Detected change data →
┌────────
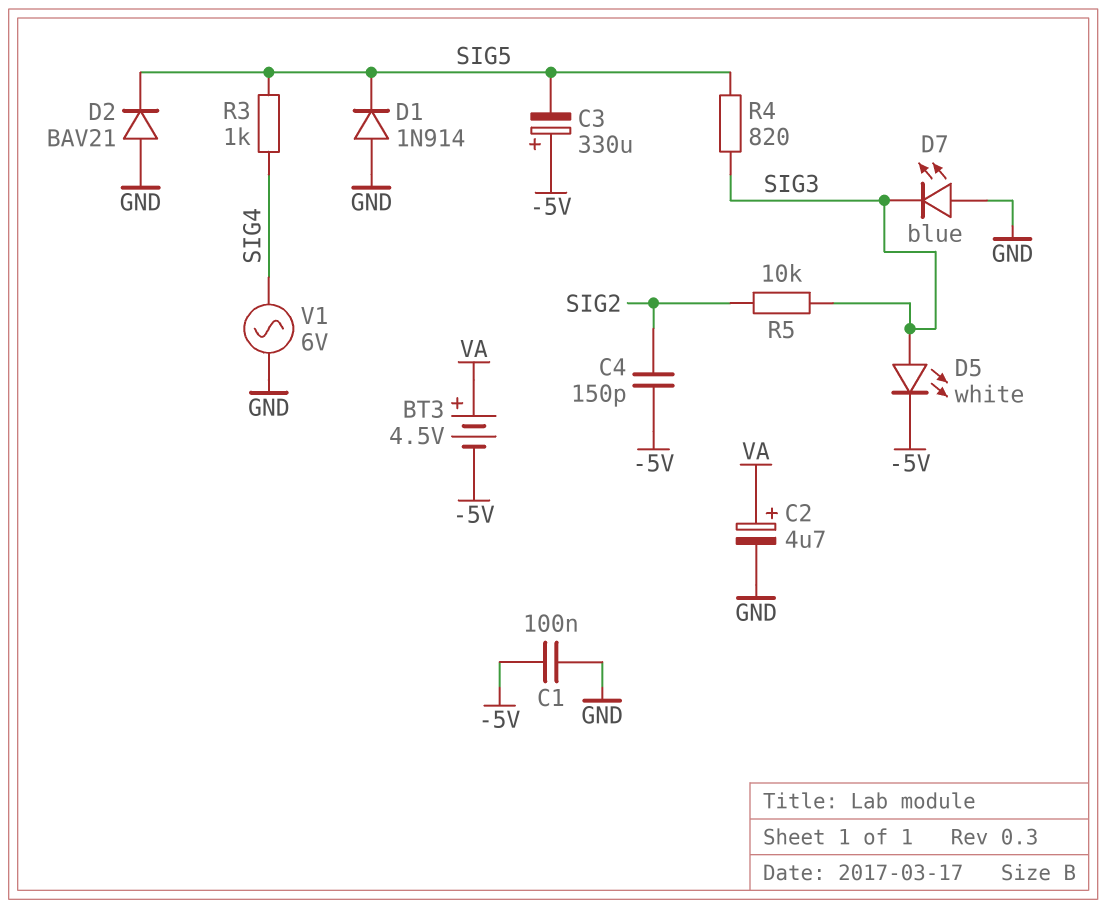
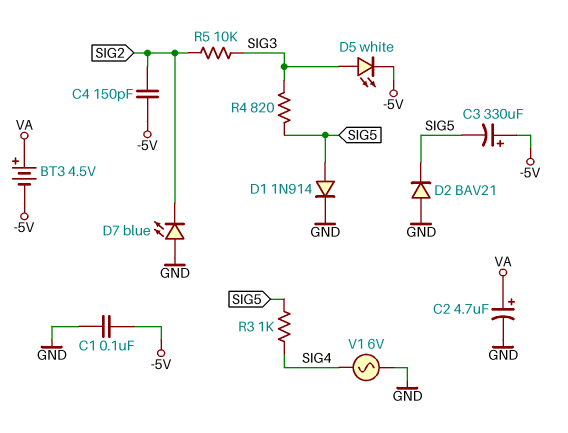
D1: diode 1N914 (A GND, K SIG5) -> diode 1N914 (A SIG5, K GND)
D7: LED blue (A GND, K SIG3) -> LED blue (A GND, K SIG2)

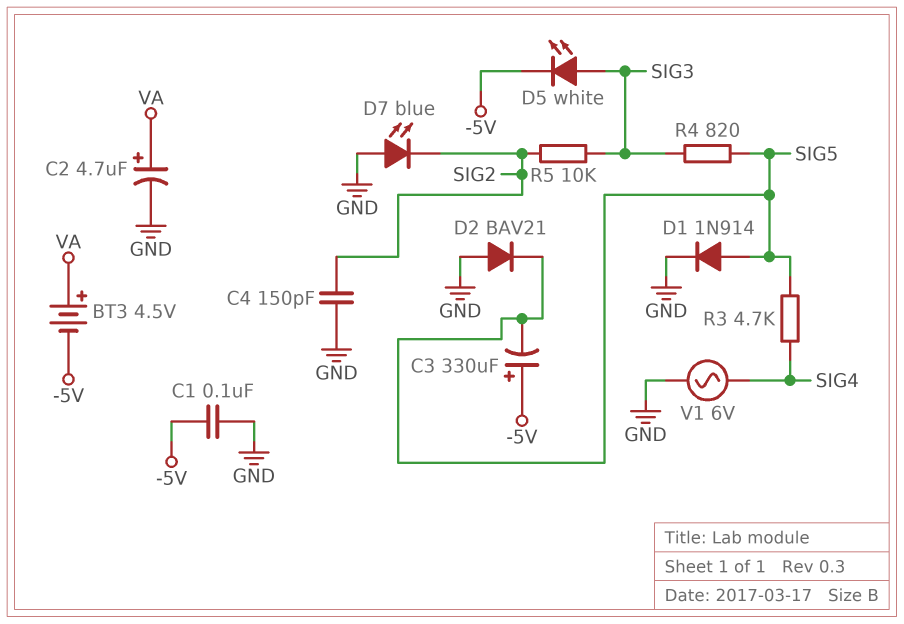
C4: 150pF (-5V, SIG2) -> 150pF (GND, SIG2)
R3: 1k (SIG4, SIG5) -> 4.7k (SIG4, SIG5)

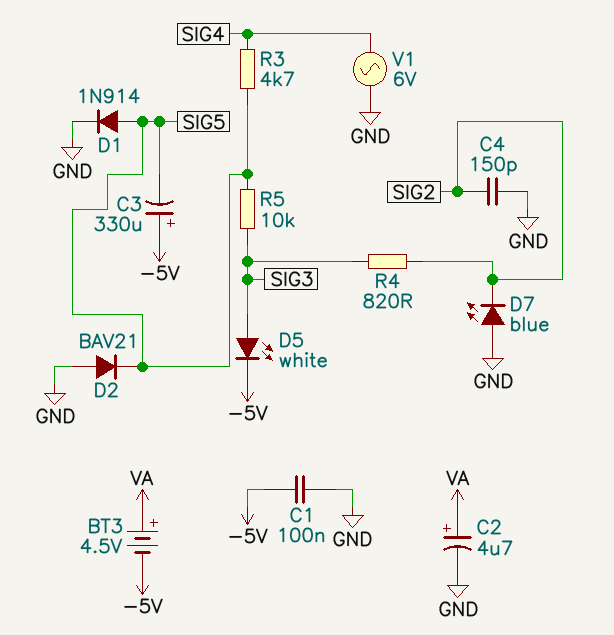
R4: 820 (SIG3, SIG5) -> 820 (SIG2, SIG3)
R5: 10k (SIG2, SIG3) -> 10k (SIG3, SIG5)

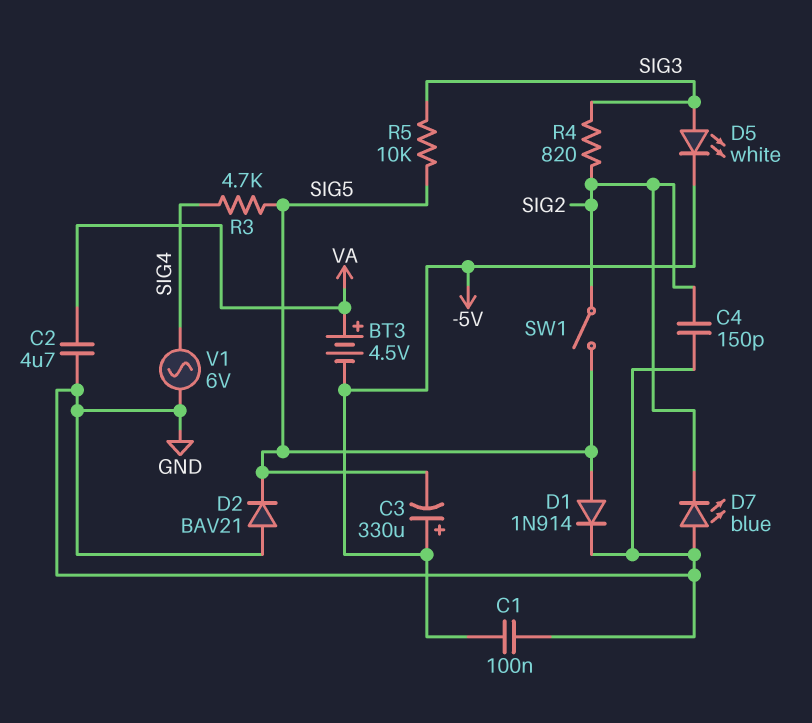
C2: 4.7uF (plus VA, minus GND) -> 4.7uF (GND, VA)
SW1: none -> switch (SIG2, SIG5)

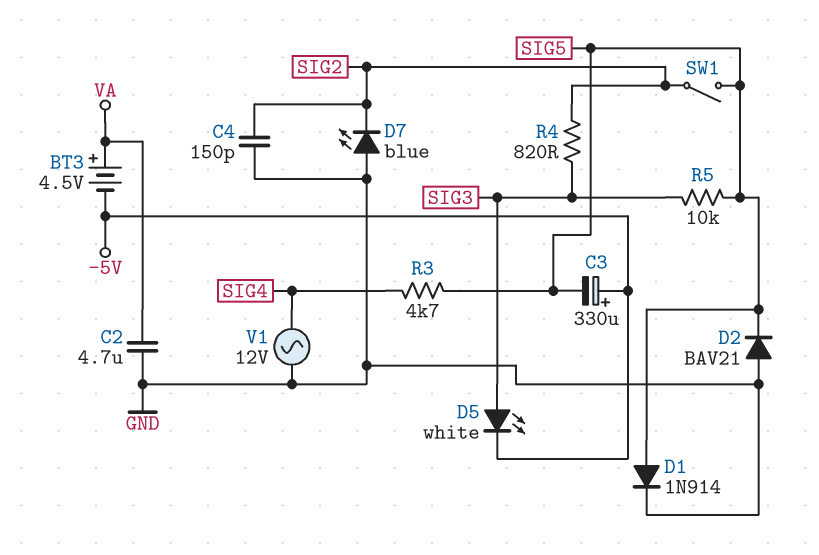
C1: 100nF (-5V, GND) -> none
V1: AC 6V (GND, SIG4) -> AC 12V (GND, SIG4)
└────────
Task prompt → All lines from the one holding "R4: 820 (SIG3, SIG5) -> 820 (SIG2, SIG3)" through the last line of the entries, and nothing else, are to be output exactly; leave out the pictures.

Finished exercise →
R4: 820 (SIG3, SIG5) -> 820 (SIG2, SIG3)
R5: 10k (SIG2, SIG3) -> 10k (SIG3, SIG5)

C2: 4.7uF (plus VA, minus GND) -> 4.7uF (GND, VA)
SW1: none -> switch (SIG2, SIG5)

C1: 100nF (-5V, GND) -> none
V1: AC 6V (GND, SIG4) -> AC 12V (GND, SIG4)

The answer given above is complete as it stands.